====== Supplied entries

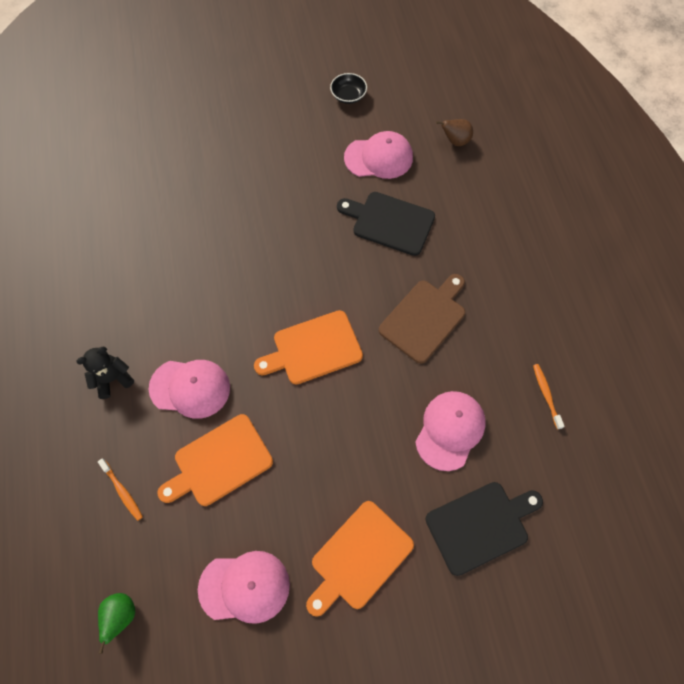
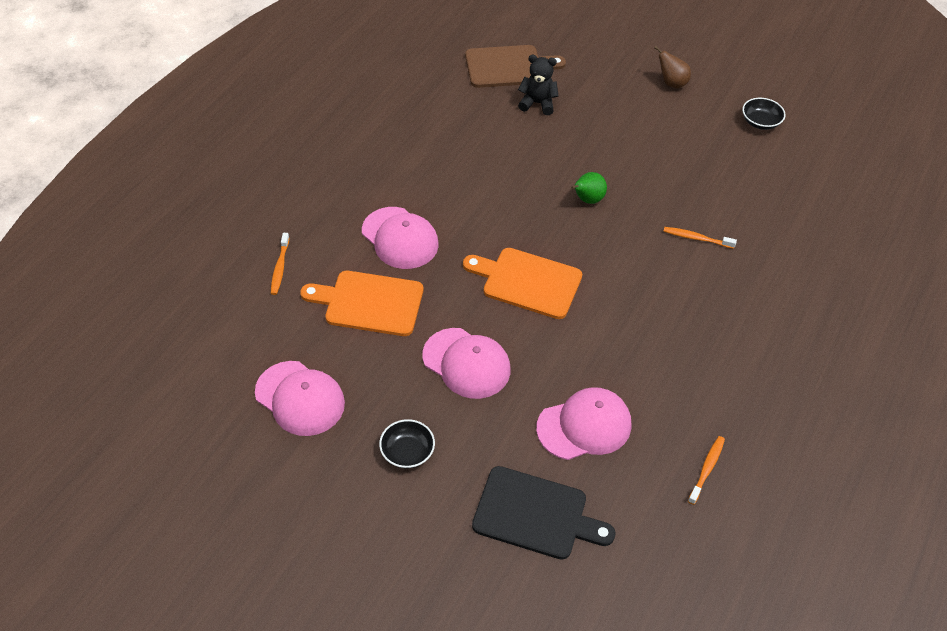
camera: 40 degrees right, 15 degrees down
(112, 379) = (349, 191): black teddy bear -> black teddy bear (537, 103)
(121, 615) = (196, 344): green pear -> green pear (587, 200)
(359, 558) = (407, 452): orange cutting board -> black bowl
(379, 158) = (739, 185): pink cap -> pink cap (466, 363)
(389, 222) = (696, 238): black cutting board -> orange toothbrush
(425, 318) = (652, 329): brown cutting board -> brown cutting board (508, 67)
(455, 141) = (831, 218): brown pear -> brown pear (671, 83)

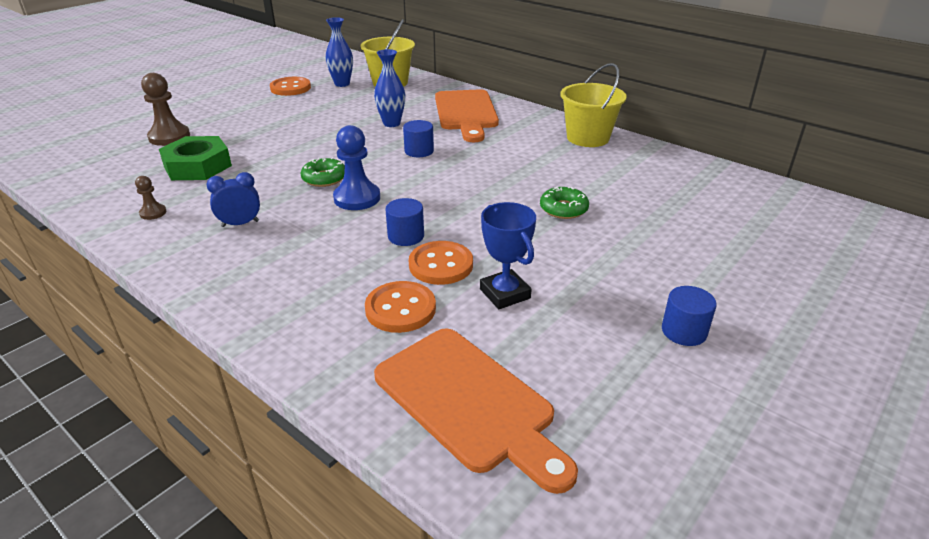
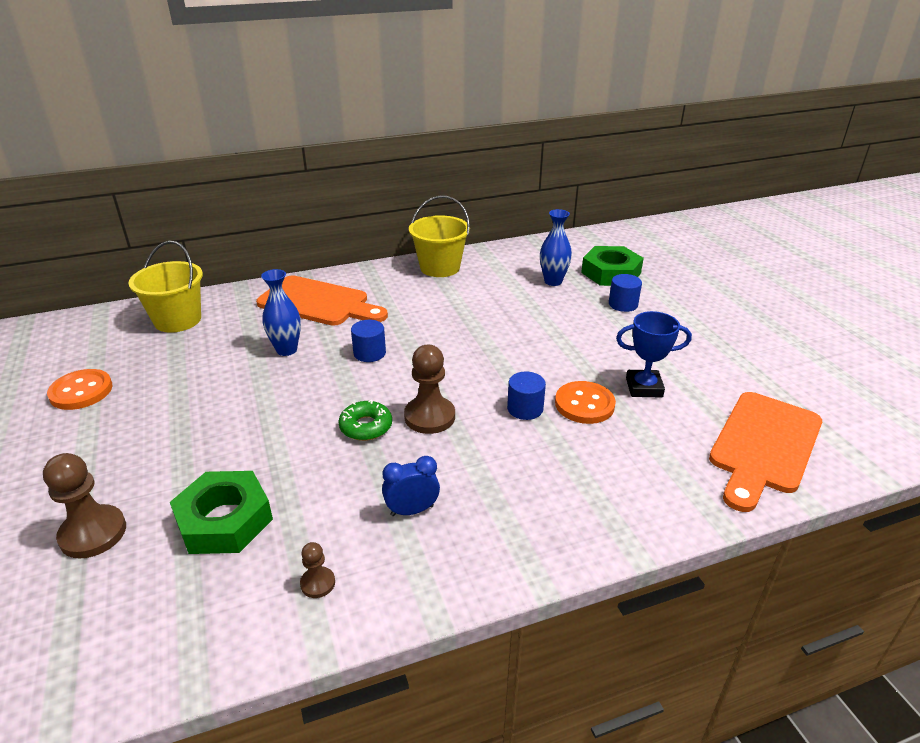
camera: 60 degrees left, 0 degrees up
(240, 224) = (412, 510): blue clock -> blue clock turned 60 degrees clockwise
(342, 84) = (130, 351): blue vase -> blue vase (553, 281)
(357, 198) = (429, 417): blue pawn -> brown pawn
(400, 309) = (636, 444): orange button -> none
(469, 402) = (764, 446): orange cutting board -> orange cutting board turned 135 degrees clockwise
(563, 209) = (544, 320): green donut -> none
(684, 331) = (724, 336): blue cylinder -> blue cylinder (623, 304)
(718, 223) = (611, 273): none -> green nut

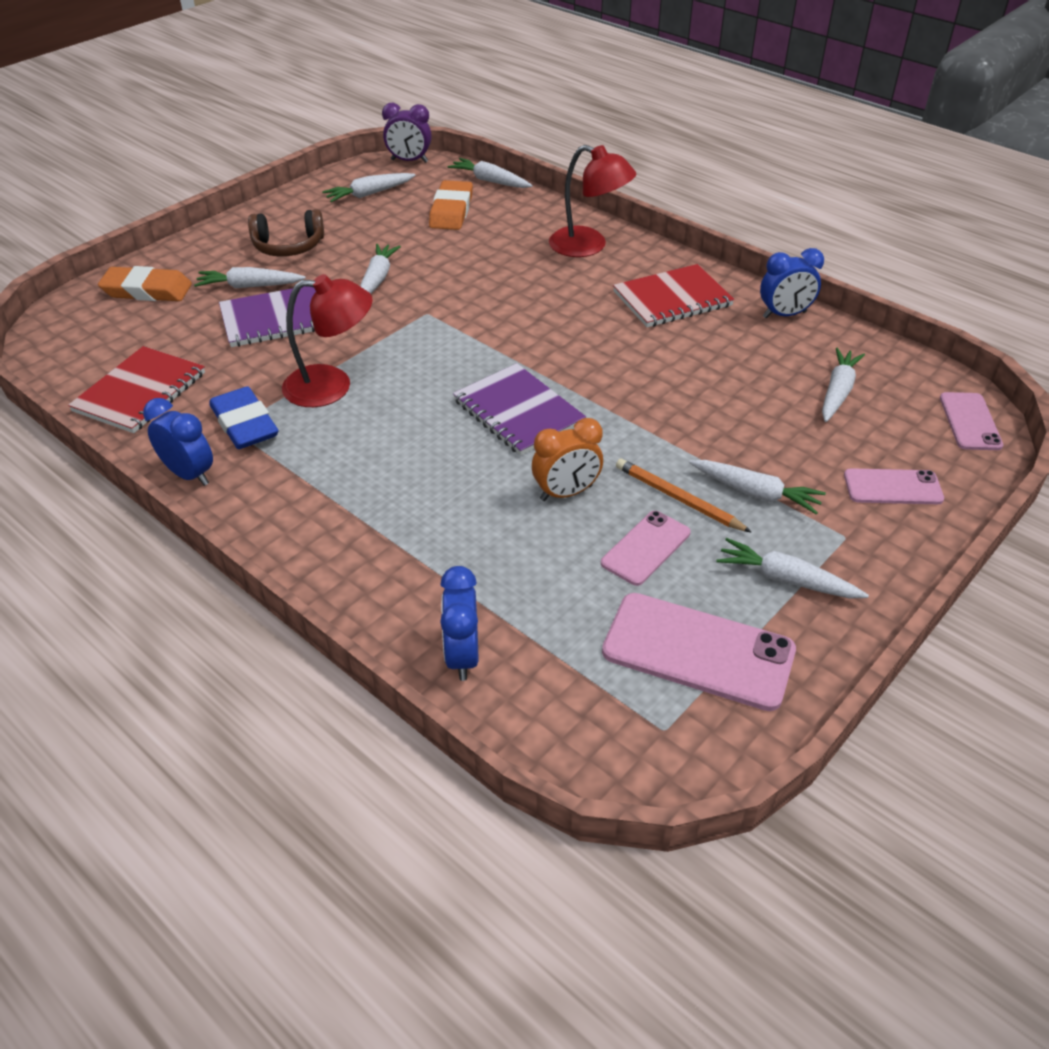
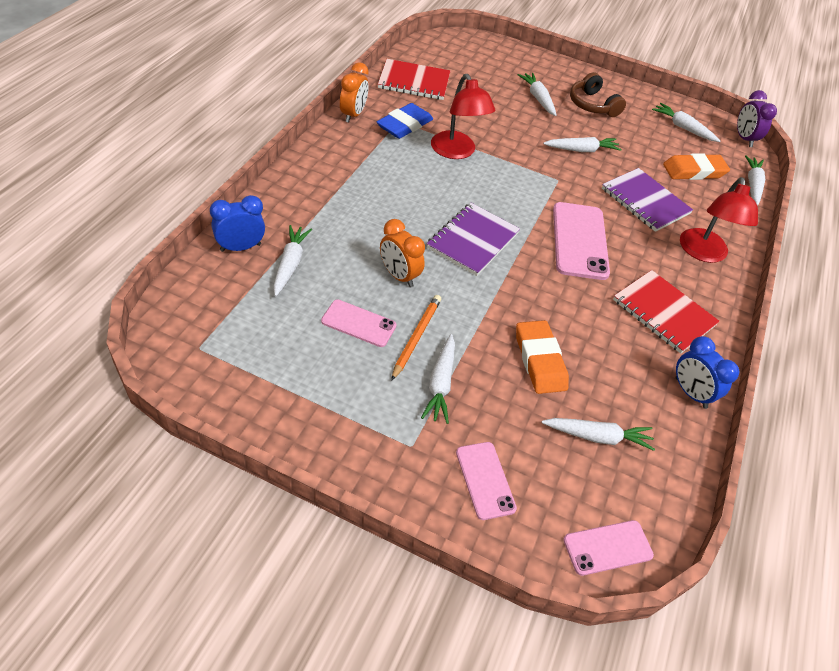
camera: 65 degrees right, 5 degrees up
(147, 290) = (508, 62): orange eraser -> orange eraser (539, 360)
(189, 474) = (353, 115): blue clock -> orange clock
(276, 319) = (511, 116): purple notebook -> purple notebook (645, 201)
(698, 651) = (268, 360): pink phone -> pink phone (579, 241)
(786, 579) = (351, 408): white carrot -> white carrot (290, 264)

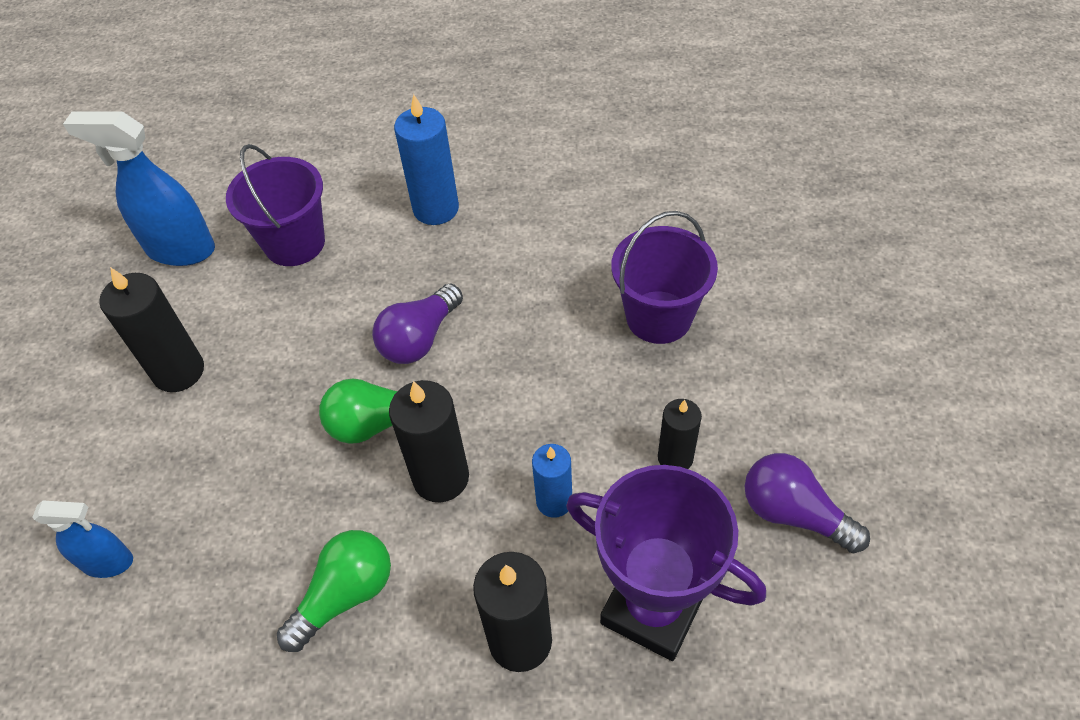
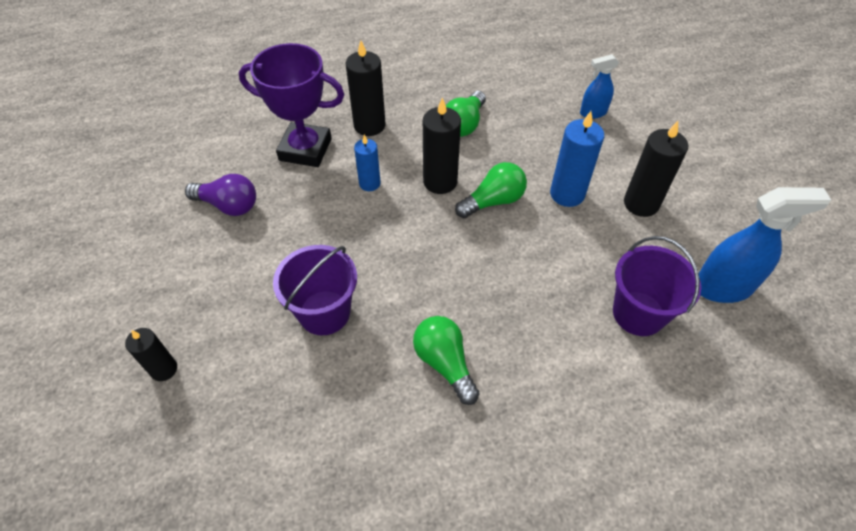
camera: 160 degrees right, 0 degrees up
(420, 338) = (495, 258): purple light bulb -> none
(436, 209) = (542, 375): blue candle -> blue candle (567, 194)
(532, 238) = (445, 363): none -> green light bulb
(675, 458) = (301, 220): black candle -> black candle (164, 369)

============

▶ _Task brief_
Copy out each line of the records above that includes "right".

▶ _Problem solution_
camera: 40 degrees right, 15 degrees down
camera: 65 degrees right, 5 degrees up
camera: 160 degrees right, 0 degrees up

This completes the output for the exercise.